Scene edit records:
-------
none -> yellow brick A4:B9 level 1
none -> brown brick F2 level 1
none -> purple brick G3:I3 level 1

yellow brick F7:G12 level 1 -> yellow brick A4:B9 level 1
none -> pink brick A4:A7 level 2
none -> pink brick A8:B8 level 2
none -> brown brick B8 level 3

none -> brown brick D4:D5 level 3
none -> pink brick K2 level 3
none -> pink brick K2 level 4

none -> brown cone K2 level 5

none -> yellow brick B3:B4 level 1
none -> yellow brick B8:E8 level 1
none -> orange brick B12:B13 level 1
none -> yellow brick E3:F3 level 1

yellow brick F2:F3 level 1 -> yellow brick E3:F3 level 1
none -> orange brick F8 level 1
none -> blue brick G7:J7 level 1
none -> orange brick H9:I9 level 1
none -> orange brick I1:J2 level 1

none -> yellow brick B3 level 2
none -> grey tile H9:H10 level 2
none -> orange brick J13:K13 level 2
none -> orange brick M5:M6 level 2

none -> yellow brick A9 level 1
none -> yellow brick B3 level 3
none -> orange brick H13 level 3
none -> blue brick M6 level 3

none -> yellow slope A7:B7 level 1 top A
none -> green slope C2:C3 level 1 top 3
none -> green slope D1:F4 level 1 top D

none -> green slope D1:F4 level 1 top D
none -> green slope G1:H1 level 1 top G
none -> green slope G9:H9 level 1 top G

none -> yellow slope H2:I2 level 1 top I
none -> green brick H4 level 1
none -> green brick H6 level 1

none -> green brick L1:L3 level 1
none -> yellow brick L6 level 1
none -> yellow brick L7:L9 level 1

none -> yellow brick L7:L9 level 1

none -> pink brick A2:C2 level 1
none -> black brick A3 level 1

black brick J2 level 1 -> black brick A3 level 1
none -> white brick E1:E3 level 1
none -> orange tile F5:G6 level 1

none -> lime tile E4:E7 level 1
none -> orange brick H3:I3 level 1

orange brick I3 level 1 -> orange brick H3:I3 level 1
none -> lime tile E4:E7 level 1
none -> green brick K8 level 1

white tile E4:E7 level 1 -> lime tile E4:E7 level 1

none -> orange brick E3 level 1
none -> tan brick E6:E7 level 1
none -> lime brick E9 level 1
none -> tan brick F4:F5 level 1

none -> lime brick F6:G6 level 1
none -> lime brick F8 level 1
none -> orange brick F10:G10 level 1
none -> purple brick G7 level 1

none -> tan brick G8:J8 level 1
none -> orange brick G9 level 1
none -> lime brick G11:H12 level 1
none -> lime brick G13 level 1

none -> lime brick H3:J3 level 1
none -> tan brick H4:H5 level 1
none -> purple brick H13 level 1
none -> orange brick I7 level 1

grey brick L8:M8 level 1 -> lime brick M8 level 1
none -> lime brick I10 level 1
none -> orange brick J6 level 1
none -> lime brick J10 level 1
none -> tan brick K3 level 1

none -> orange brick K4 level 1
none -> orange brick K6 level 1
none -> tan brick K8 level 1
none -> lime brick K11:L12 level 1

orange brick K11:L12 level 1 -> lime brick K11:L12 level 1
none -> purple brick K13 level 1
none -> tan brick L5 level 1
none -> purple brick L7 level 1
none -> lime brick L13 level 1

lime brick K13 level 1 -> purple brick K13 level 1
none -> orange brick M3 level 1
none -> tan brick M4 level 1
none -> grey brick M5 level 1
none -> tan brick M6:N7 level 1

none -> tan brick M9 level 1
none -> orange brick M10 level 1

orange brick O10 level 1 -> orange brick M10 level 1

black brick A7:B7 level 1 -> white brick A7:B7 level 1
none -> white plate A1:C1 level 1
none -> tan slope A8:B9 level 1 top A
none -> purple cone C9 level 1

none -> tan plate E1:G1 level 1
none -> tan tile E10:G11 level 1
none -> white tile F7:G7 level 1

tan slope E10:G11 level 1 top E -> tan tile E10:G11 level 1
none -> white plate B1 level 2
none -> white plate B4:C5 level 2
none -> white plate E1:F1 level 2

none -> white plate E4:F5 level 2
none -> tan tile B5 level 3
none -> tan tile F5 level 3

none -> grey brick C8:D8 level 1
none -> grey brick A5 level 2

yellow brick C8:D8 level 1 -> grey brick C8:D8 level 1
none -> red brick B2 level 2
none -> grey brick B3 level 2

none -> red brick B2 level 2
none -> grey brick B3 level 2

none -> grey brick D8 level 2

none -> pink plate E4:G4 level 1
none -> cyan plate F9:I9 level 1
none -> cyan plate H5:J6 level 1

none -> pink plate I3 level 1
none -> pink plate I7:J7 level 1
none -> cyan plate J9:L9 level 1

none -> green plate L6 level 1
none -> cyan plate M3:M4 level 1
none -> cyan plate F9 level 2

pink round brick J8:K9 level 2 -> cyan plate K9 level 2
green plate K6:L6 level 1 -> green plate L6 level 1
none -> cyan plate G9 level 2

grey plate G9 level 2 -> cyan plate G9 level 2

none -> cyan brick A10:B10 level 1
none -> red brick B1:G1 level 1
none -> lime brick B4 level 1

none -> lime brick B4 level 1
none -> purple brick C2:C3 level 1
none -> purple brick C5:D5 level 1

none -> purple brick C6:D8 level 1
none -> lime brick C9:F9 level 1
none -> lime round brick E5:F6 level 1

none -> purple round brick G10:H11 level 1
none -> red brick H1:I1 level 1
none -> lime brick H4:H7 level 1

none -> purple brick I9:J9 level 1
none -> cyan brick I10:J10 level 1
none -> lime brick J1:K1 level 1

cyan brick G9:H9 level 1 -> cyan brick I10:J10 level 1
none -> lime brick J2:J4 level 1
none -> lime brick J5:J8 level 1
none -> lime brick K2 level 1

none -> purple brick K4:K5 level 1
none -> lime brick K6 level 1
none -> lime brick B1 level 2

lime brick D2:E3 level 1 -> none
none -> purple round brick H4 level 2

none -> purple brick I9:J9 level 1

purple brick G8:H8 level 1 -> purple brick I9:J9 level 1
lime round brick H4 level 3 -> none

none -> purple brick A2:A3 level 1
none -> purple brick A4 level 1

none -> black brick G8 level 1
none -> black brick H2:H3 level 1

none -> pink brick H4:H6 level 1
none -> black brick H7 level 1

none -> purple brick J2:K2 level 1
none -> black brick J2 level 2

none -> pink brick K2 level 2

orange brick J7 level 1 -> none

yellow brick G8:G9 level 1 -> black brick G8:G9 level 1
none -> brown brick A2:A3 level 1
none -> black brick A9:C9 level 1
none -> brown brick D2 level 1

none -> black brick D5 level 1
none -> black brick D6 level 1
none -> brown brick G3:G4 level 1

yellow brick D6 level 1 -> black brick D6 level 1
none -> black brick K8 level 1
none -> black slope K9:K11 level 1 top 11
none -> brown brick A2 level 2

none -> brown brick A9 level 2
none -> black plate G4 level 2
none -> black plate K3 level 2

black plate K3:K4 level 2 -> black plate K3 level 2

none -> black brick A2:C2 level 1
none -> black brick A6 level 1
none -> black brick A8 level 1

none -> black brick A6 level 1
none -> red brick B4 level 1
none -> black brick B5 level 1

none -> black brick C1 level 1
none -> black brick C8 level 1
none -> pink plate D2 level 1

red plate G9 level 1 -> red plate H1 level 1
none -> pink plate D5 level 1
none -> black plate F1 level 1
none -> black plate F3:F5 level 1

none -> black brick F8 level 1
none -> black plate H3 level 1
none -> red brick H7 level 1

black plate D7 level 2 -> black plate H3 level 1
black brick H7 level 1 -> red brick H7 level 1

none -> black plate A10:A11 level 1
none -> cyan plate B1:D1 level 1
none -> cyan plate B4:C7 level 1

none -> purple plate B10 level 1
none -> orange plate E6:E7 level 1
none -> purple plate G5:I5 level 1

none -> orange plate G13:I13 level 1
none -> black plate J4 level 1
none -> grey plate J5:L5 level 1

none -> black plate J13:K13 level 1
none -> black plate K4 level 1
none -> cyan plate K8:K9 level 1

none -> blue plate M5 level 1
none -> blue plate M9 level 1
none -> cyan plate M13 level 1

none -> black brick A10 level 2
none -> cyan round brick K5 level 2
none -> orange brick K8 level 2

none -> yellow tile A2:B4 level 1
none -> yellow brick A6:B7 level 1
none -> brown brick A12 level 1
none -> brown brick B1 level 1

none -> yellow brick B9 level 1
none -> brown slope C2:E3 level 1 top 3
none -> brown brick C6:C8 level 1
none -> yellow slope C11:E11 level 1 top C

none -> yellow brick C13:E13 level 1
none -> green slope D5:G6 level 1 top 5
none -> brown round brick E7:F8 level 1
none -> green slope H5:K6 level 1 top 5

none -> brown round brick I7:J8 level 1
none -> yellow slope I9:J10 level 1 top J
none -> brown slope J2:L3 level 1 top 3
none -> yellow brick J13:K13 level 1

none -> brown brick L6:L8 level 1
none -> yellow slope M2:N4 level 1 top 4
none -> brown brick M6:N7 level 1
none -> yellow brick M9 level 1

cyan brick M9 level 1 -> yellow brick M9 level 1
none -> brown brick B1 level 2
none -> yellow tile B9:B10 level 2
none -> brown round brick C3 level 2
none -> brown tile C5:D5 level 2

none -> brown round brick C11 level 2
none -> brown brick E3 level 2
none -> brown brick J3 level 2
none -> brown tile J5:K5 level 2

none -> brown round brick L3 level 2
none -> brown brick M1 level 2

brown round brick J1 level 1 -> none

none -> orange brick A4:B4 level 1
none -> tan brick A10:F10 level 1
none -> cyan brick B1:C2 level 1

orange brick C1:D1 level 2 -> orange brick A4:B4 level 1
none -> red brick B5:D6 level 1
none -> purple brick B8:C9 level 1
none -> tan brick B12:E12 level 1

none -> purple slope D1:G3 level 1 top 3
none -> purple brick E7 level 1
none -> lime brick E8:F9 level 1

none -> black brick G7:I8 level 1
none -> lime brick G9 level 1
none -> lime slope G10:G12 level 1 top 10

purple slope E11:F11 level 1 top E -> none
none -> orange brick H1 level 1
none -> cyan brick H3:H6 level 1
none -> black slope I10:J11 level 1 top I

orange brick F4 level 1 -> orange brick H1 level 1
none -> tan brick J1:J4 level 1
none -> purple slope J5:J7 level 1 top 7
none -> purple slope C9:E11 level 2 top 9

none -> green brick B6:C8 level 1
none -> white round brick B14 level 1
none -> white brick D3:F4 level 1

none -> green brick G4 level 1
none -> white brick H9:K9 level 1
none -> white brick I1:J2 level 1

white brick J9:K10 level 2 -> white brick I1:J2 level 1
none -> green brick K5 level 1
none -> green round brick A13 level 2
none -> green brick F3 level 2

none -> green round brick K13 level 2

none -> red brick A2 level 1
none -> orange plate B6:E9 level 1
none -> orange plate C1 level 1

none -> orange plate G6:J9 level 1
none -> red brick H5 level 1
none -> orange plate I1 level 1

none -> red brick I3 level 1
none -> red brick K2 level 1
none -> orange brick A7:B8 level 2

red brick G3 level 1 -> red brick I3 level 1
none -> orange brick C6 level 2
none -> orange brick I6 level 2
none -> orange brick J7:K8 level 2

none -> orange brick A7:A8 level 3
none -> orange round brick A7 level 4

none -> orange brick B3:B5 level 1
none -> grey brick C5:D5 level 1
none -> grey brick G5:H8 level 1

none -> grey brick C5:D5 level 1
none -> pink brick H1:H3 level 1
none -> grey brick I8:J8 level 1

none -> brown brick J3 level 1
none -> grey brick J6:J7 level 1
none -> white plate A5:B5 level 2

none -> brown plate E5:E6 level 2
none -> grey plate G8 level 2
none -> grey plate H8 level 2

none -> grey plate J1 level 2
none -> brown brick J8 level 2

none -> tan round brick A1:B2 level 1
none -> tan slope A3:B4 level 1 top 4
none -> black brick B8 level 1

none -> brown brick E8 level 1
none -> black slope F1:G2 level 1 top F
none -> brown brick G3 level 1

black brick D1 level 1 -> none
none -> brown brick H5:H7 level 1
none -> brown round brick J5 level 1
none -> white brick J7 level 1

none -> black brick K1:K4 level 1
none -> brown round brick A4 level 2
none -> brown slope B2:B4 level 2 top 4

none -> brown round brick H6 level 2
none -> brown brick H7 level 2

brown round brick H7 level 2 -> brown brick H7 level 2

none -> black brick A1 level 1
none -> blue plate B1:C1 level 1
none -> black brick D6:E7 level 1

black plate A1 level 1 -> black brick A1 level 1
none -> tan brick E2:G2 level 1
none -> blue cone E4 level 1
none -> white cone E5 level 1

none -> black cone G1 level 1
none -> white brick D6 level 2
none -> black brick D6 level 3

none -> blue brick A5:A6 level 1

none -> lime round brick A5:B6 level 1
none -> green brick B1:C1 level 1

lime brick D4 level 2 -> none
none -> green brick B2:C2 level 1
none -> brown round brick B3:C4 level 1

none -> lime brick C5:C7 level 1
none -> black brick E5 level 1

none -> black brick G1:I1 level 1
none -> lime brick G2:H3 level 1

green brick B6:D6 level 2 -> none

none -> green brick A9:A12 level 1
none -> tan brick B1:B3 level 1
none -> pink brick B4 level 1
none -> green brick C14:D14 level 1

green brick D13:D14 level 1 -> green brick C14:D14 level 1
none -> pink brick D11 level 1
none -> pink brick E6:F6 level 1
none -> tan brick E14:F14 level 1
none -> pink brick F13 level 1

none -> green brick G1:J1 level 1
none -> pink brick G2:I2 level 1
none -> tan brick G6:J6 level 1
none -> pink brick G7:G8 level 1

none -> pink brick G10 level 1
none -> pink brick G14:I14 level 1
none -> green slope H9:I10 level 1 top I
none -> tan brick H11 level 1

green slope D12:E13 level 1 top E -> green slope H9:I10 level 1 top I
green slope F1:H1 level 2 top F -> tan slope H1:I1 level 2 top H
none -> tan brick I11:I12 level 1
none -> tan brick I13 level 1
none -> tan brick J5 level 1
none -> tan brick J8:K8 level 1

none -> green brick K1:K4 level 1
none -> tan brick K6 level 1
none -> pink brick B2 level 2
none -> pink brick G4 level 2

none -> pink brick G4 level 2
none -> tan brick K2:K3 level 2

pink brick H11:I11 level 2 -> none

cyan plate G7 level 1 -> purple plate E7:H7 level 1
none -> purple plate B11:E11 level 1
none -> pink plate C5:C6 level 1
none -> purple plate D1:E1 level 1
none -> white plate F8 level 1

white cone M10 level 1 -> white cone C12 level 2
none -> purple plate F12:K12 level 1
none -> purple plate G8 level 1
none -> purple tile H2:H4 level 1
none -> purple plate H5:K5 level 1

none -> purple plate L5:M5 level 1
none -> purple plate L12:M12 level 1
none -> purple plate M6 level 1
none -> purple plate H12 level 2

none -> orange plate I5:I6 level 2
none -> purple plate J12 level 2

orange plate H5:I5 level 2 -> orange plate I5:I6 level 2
-------
- _AIM OF THE TASK_: Give back precisely the lines above that start at the line containing "black brick J2 level 1" and end at the line containing "none -> purple brick G7 level 1", inclusive. No other lines belong in the output.

- _TASK RESULT_:
black brick J2 level 1 -> black brick A3 level 1
none -> white brick E1:E3 level 1
none -> orange tile F5:G6 level 1

none -> lime tile E4:E7 level 1
none -> orange brick H3:I3 level 1

orange brick I3 level 1 -> orange brick H3:I3 level 1
none -> lime tile E4:E7 level 1
none -> green brick K8 level 1

white tile E4:E7 level 1 -> lime tile E4:E7 level 1

none -> orange brick E3 level 1
none -> tan brick E6:E7 level 1
none -> lime brick E9 level 1
none -> tan brick F4:F5 level 1

none -> lime brick F6:G6 level 1
none -> lime brick F8 level 1
none -> orange brick F10:G10 level 1
none -> purple brick G7 level 1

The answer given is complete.